Once every line in the data below has been checked for "right", give the number of lines that hold it, and only that.

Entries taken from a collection

━━━━

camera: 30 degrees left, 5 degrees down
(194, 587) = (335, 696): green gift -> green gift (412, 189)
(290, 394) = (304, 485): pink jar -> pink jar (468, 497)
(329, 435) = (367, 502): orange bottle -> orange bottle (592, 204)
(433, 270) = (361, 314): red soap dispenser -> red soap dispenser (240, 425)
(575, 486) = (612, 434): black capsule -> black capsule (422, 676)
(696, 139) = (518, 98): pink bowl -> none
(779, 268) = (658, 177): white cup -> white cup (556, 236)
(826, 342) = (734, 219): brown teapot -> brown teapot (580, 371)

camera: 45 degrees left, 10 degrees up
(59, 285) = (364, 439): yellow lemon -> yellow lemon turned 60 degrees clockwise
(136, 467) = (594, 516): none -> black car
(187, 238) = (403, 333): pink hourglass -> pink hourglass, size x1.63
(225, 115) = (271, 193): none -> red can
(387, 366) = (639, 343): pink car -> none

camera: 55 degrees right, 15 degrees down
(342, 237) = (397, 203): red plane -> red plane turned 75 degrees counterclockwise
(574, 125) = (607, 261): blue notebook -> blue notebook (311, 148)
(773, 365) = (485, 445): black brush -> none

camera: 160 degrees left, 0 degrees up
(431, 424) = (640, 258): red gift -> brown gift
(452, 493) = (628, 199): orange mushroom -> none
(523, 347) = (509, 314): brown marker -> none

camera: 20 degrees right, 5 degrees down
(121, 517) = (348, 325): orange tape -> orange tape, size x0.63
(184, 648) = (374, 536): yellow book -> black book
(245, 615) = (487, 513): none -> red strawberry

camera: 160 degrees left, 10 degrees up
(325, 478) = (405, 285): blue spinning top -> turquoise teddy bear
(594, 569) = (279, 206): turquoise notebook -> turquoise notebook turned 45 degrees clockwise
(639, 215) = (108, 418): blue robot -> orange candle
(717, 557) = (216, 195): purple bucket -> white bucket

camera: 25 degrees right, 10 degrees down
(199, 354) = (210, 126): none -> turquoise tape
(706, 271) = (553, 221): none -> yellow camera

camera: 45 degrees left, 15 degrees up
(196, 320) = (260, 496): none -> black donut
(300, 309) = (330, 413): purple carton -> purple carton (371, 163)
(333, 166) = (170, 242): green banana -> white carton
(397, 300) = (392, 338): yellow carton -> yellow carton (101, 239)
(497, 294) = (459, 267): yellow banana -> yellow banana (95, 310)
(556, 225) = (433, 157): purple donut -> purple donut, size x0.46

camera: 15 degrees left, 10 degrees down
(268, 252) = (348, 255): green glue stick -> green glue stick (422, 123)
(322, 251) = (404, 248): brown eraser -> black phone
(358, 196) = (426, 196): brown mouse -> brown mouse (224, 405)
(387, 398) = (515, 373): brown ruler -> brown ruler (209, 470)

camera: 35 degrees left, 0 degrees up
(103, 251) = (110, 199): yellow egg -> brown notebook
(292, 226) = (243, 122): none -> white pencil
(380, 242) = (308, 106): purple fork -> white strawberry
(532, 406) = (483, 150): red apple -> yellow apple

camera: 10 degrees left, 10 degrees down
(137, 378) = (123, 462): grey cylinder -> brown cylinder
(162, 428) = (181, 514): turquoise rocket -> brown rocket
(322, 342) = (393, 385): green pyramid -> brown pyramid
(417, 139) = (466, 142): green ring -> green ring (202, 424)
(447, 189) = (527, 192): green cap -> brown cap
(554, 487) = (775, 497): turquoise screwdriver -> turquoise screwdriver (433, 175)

━━━━

**YOUR RESPONSE**
3